## WHAT IS REQUIRED
Print the data that follows, exactly and completely.

************

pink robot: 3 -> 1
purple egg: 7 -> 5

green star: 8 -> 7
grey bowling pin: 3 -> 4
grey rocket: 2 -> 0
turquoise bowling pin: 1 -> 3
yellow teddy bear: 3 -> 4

************

## ANSWER SPACE
pink robot: 3 -> 1
purple egg: 7 -> 5

green star: 8 -> 7
grey bowling pin: 3 -> 4
grey rocket: 2 -> 0
turquoise bowling pin: 1 -> 3
yellow teddy bear: 3 -> 4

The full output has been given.